[Start of Attachment]
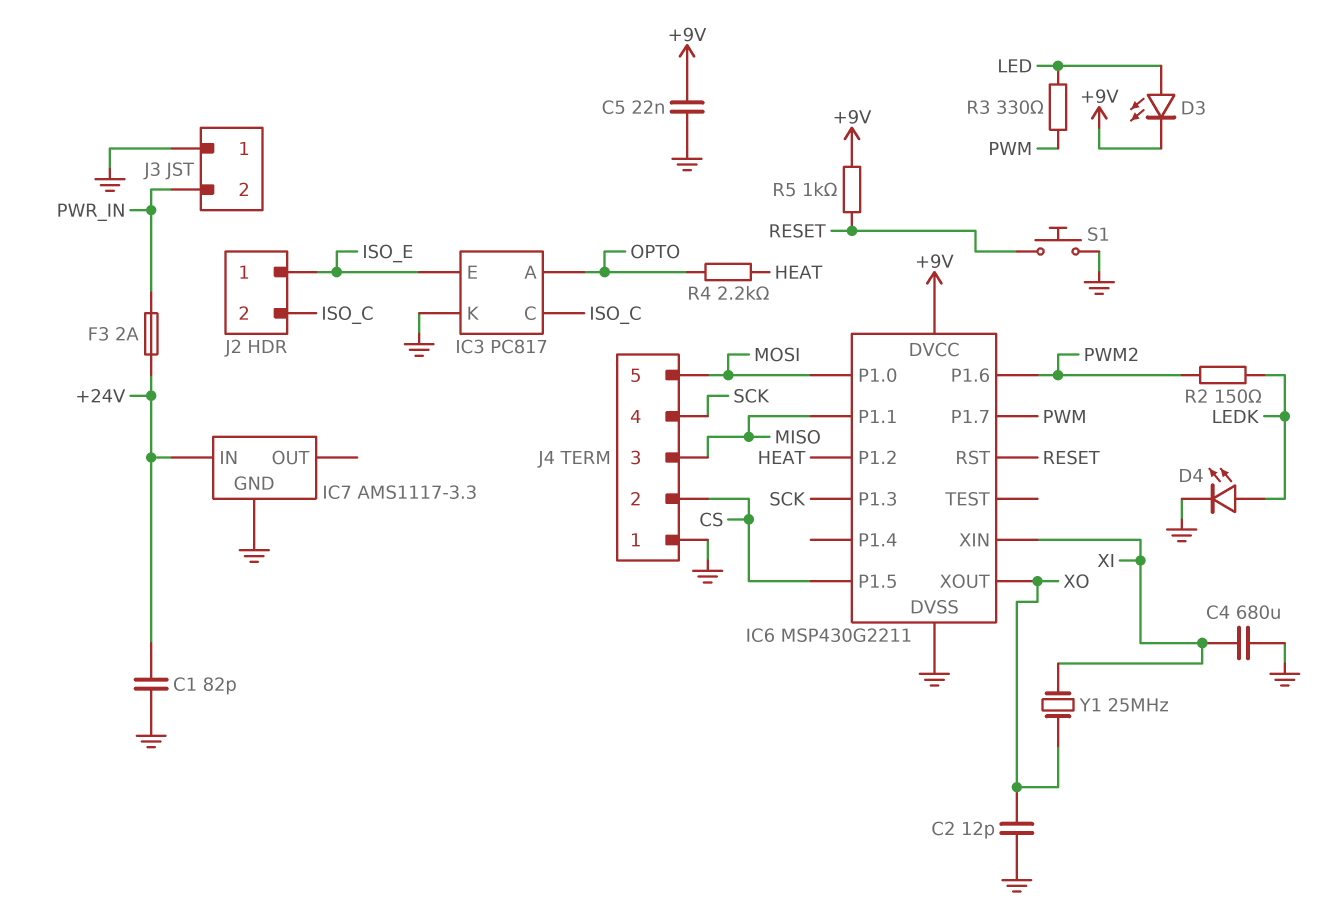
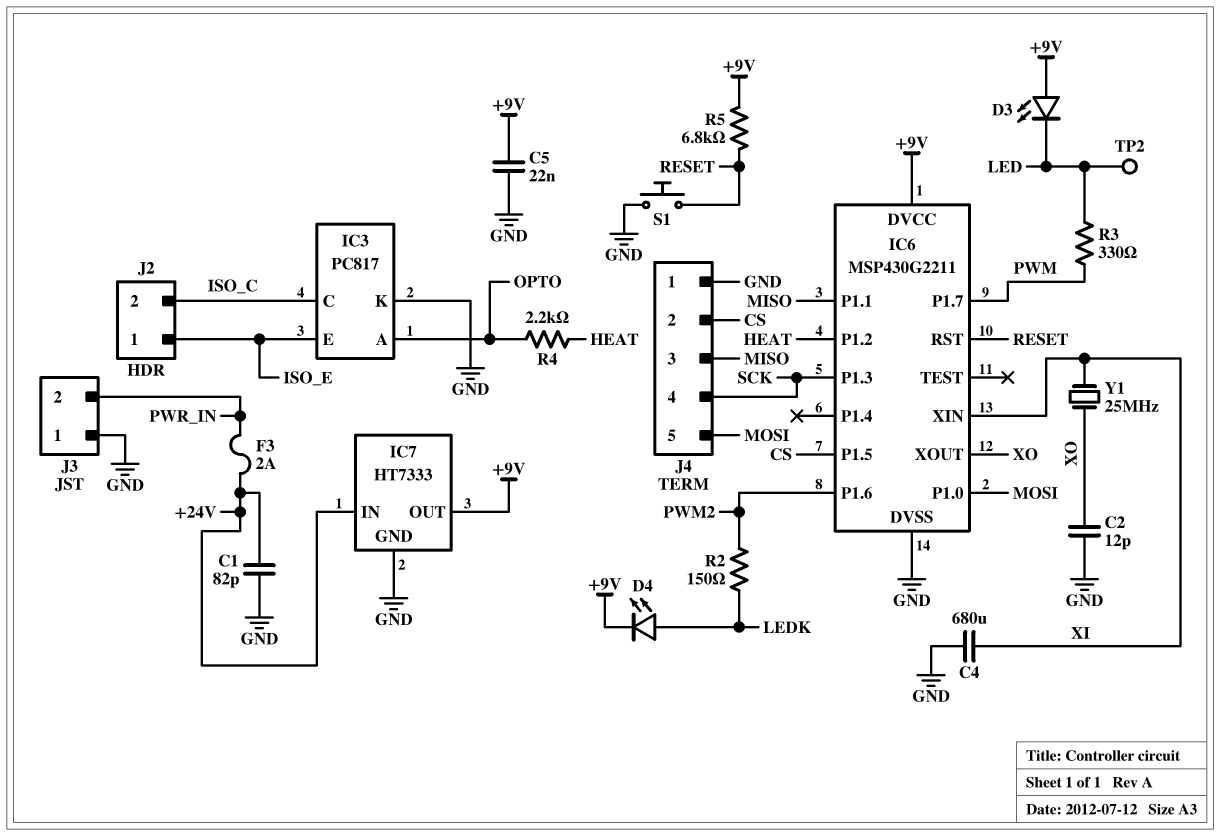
D3: LED (A LED, K +9V) -> LED (A +9V, K LED)
D4: LED (A LEDK, K GND) -> LED (A LEDK, K +9V)
IC7: AMS1117-3.3 -> HT7333
IC7 pin OUT: none -> +9V
R5: 1k (+9V, RESET) -> 6.8k (+9V, RESET)
TP2: none -> test point (LED)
[End of Attachment]
## WHAT IS NEEDED
Output the records exactly, please. The pictures are not part of the copy.

## EXERCISE RESULT
D3: LED (A LED, K +9V) -> LED (A +9V, K LED)
D4: LED (A LEDK, K GND) -> LED (A LEDK, K +9V)
IC7: AMS1117-3.3 -> HT7333
IC7 pin OUT: none -> +9V
R5: 1k (+9V, RESET) -> 6.8k (+9V, RESET)
TP2: none -> test point (LED)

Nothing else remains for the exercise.